**REQUIRED TASK:**
How many lines in the items contain the string "acciaccatura", with case counting? Reply with the number alone.

**RAW DATA:**
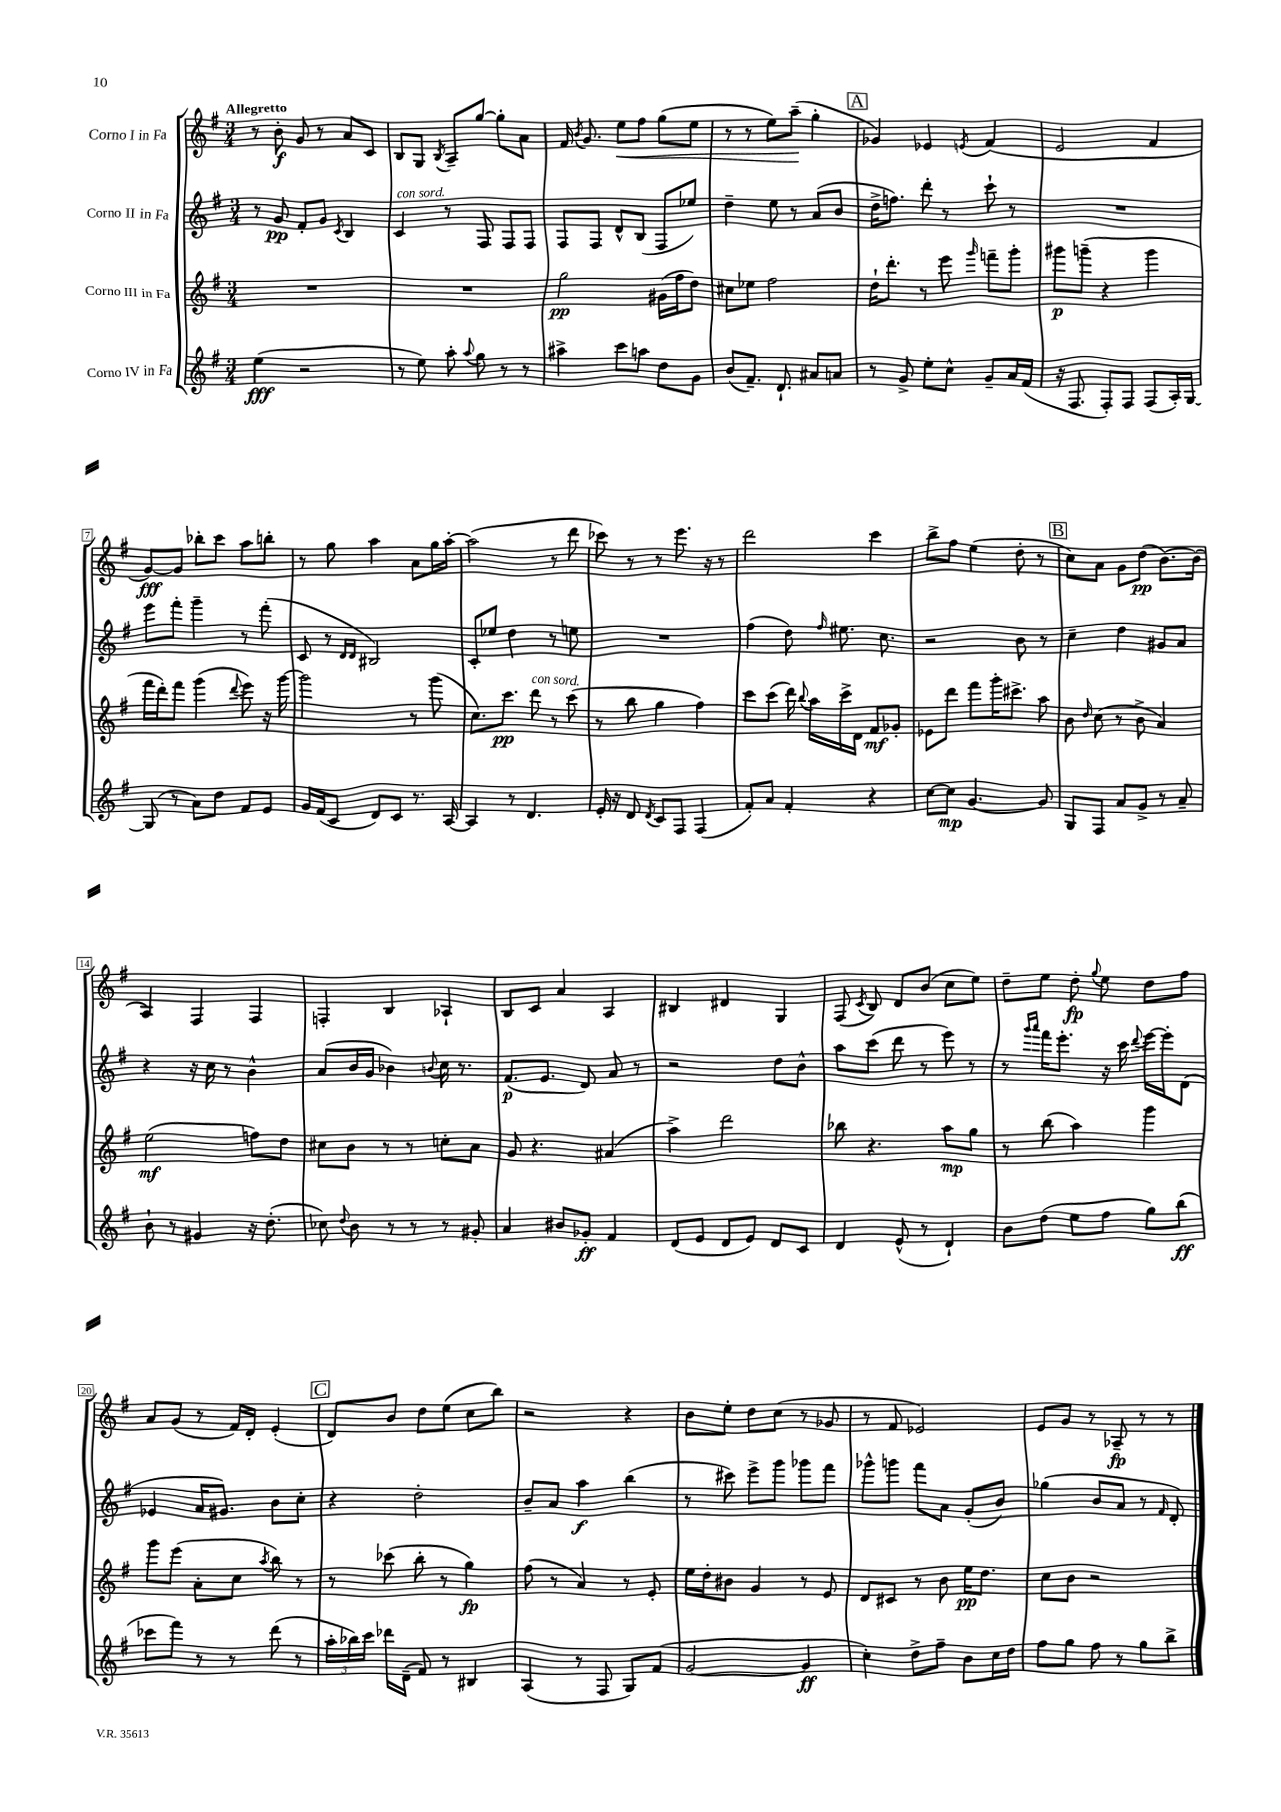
<<
\new StaffGroup <<
\new Staff = "s0" \with { instrumentName = "Corno I in Fa" } {
    \clef treble \key g \major \numericTimeSignature \time 3/4 \tempo "Allegretto"
    \autoBeamOff r8 b'8-.\f g'8 r8 a'8[ c'8] |
    b8[ g8] \acciaccatura { b8 } a8[-- g''8]~ g''8[-. a'8] |
    fis'16 \acciaccatura { b'8 } g'8. e''8[\< fis''8] g''8[( e''8] |
    r8 r8 e''8[) a''8]--\!( g''4-. |
    \mark \markup { \box "A" } ges'4) ees'4 \acciaccatura { e'8 } fis'4( |
    e'2 fis'4 |
    g'8[~\fff) g'8] bes''8[-. c'''8] a''8[ b''8]-. |
    r8 g''8 a''4 a'8[ g''16 a''16]~-. |
    a''2( r8 d'''8 |
    ces'''8) r8 r8 e'''8. r16 r8 |
    d'''2 c'''4 |
    b''8[-> fis''8] e''4( d''8-. r8 |
    \mark \markup { \box "B" } c''8[) a'8] g'8[ d''8]\pp( b'8.[~) b'16]( |
    a4) fis4 fis4 |
    f4-. b4 aes4-! |
    b8[ c'8] a'4 a4 |
    bis4 dis'4 g4 |
    fis8( \acciaccatura { c'8 } b8) d'8[ b'8]( c''8[ e''8]) |
    d''8[-- e''8] d''8-.\fp \appoggiatura { g''8 } e''8 d''8[ fis''8] |
    a'8[ g'8]( r8 fis'16[) d'16]-. e'4-.( |
    \mark \markup { \box "C" } d'8[) b'8] d''8[ e''8]( c''8[ b''8]) |
    r2 r4 |
    b'8[ e''8]-. d''8[ c''8]( r8 ges'8 |
    r8 fis'8 ees'2) |
    e'8[ g'8] r8 aes8--\fp r8 r8 \bar "|." |
}
\new Staff = "s1" \with { instrumentName = "Corno II in Fa" } {
    \clef treble \key g \major \numericTimeSignature \time 3/4
    \autoBeamOff r8 g'8\pp fis'8[-. g'8] \acciaccatura { c'8 } b4 |
    c'4^\markup { \italic "con sord." } r8 fis8 fis8[ fis8] |
    fis8[ fis8] d'8[-^ b8]( fis8[ ees''8]) |
    d''4-- e''8 r8 a'8[( b'8] |
    \mark \markup { \box "A" } d''16[-> f''8.]) d'''8-. r8 c'''8-! r8 |
    R2. |
    e'''8[ fis'''8]-. g'''4-- r8 fis'''8-.( |
    c'8 r8 \grace { d'16[ d'16] } bis2) |
    c'8[-. ees''8] d''4 r8 e''8 |
    R2. |
    fis''4( d''8) \grace { fis''16 } eis''8. c''8. |
    r2 b'8 r8 |
    \mark \markup { \box "B" } c''4-- d''4 gis'8[ a'8] |
    r4 r16 c''16 r8 b'4-^ |
    a'8[( b'16 g'16] bes'4) \appoggiatura { b'8 } c''16 r8. |
    fis'8.[\p( e'8.] d'8) a'8 r8 |
    r2 d''8[ b'8]-^ |
    a''8[ c'''8]( d'''8 r8 e'''8) r8 |
    r8 \grace { g'''16[ a'''16] } fis'''16[ e'''8.]-. r16 c'''16 \appoggiatura { d'''8 } e'''16[~ e'''16-. d'8]( |
    ees'4 a'16[ gis'8.]) b'8[ c''8]-. |
    \mark \markup { \box "C" } r4 d''2-. |
    b'8[-- a'8] a''4\f b''4( |
    r8 cis'''8) e'''8[-> g'''8] ges'''8[ fis'''8] |
    ges'''8[-^ g'''8] fis'''8[ a'8] g'8[-.( b'8]) |
    ges''4( b'8[ a'8] r8 \grace { fis'16 } d'8-.) \bar "|." |
}
\new Staff = "s2" \with { instrumentName = "Corno III in Fa" } {
    \clef treble \key g \major \numericTimeSignature \time 3/4
    \autoBeamOff R2. |
    R2. |
    g''2\pp gis'16[( fis''16 d''8]) |
    cis''8[ ees''8] fis''2 |
    \mark \markup { \box "A" } d''16[-! d'''8.]-. r8 e'''8 \grace { g'''16 } f'''8[-- g'''8]-. |
    gis'''8[\p g'''8]--( r4 g'''4 |
    fis'''16[ d'''16-.) fis'''8] g'''4( \appoggiatura { d'''8 } e'''8) r16 g'''16~ |
    g'''2 r8 g'''8( |
    c''8.[) c'''8.]\pp d'''8^\markup { \italic "con sord." } r8 c'''8( |
    r8 b''8 g''4 fis''4) |
    c'''8[ c'''8]( d'''16) \appoggiatura { b''8 } a''16[ c'''16-> d'16] fis'8[\mf ges'8]-. |
    ees'8[ d'''8] fis'''8[ g'''16-. cis'''8.]-> a''8 |
    \mark \markup { \box "B" } b'8 \grace { d''16 } c''8( r8 b'8-> a'4) |
    e''2\mf( f''8[) d''8] |
    cis''8[ b'8] r8 r8 c''8[-. a'8] |
    g'8 r4. ais'4( |
    a''4->) d'''2 |
    bes''8 r4. a''8[\mp g''8] |
    r8 b''8( a''4) g'''4 |
    g'''8[ e'''8]( a'8[-. c''8] \acciaccatura { a''8 } b''8) r8 |
    \mark \markup { \box "C" } r8 ces'''8( b''8-. r8 g''4\fp) |
    fis''8( r8 a'4) r8 e'8-. |
    e''16[ d''16-. bis'8] g'4 r8 e'8 |
    d'8[ cis'8] r8 b'8 e''16[\pp d''8.] |
    c''8[ b'8] r2 \bar "|." |
}
\new Staff = "s3" \with { instrumentName = "Corno IV in Fa" } {
    \clef treble \key g \major \numericTimeSignature \time 3/4
    \autoBeamOff e''4\fff( r2 |
    r8 e''8) a''8-. \appoggiatura { a''8 } g''8 r8 r8 |
    ais''4-> c'''8[ a''8] d''8[ g'8] |
    b'8[( fis'8.]--) d'8.-! ais'8[ a'8] |
    \mark \markup { \box "A" } r8 g'8-> e''8[-. c''8]-^ g'8[-- a'16 fis'16]( |
    r16 fis8. fis8[-.) fis8] fis8[( a16-.) g16]~ |
    g8( r8 a'8[) d''8] fis'8[ e'8] |
    g'16[ fis'16( c'8] d'8[) c'8] r8. a16~ |
    a4 r8 d'4. |
    e'16-. r16 d'8 \acciaccatura { d'8 } c'8[ fis8] fis4( |
    fis'8[-.) a'8] fis'4-. r4 |
    c''8[~ c''8]\mp g'4.~ g'8 |
    \mark \markup { \box "B" } g8[ fis8] a'8[ g'8]-> r8 a'8-- |
    b'8-! r8 gis'4 r16 d''8.-.( |
    ces''8) \appoggiatura { d''8 } b'8 r8 r8 r8 gis'8-. |
    a'4 bis'8[ ges'8]-.\ff fis'4 |
    d'8[( e'8] d'8[ e'8]) d'8[ c'8] |
    d'4 e'8-^( r8 d'4-!) |
    b'8[ d''8]( e''8[ fis''8] g''8[) b''8]\ff( |
    ces'''8[ fis'''8]) r8 r8 d'''8( r8 |
    \mark \markup { \box "C" } \tuplet 3/2 { a''16[-. bes''16) c'''16] } des'''16[ d'16]--( fis'8) r8 bis4 |
    a4( r8 fis8 g8[) fis'8]( |
    g'2~ g'4\ff |
    c''4-.) d''8[-> fis''8]-- b'8[ c''16 d''16] |
    fis''8[ g''8] fis''8 r8 g''8[ b''8]-> \bar "|." |
}
>>
>>
\layout { \context { \Score \override BarNumber.stencil = #(make-stencil-boxer 0.1 0.3 ly:text-interface::print) } }
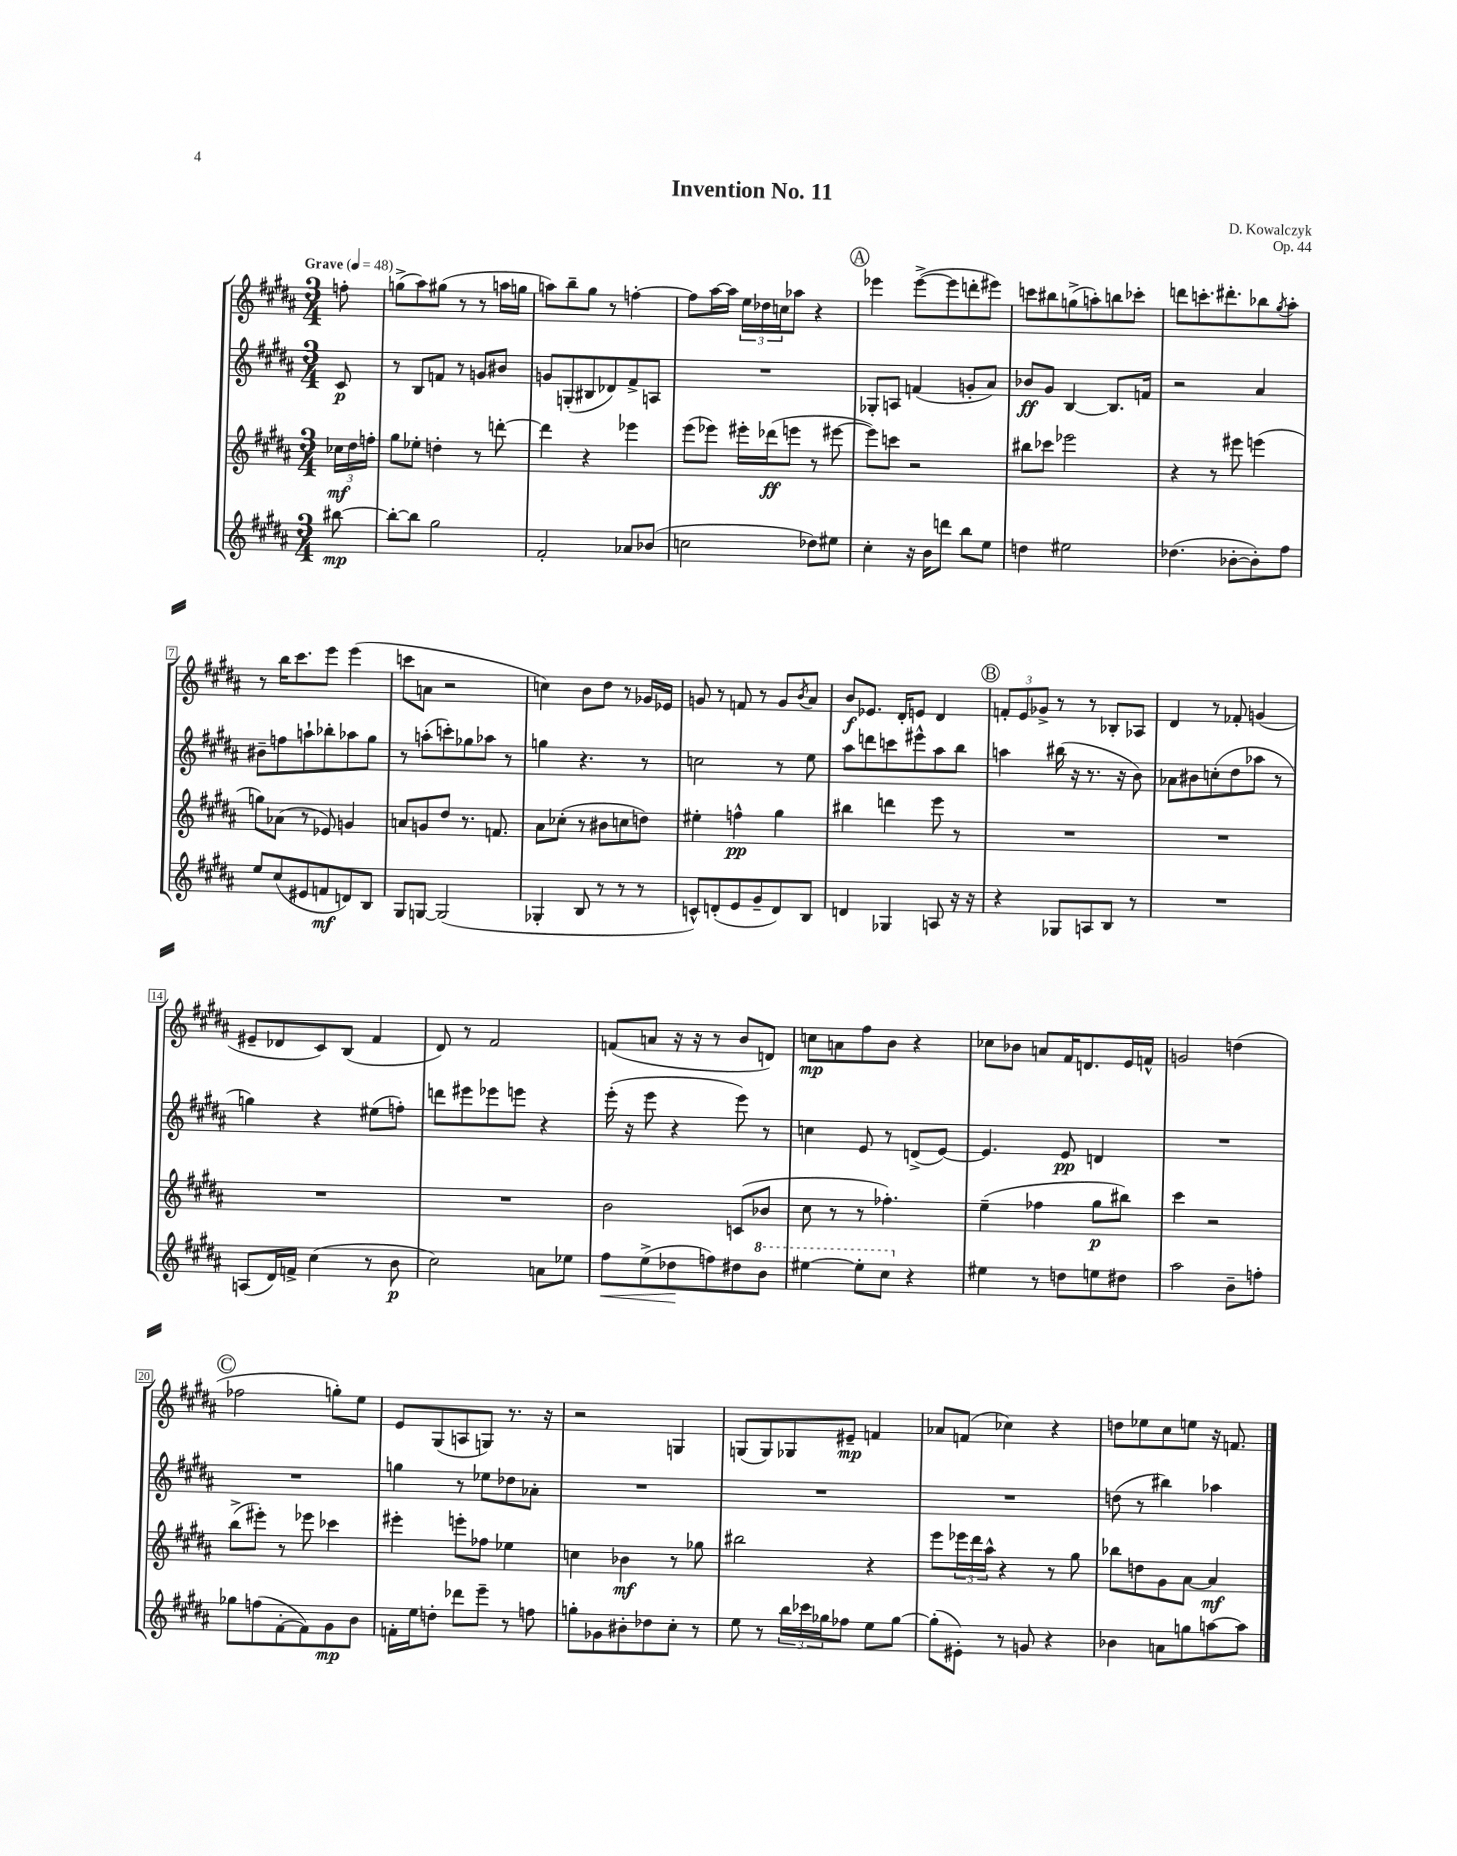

**CORRECT ANSWER:**
7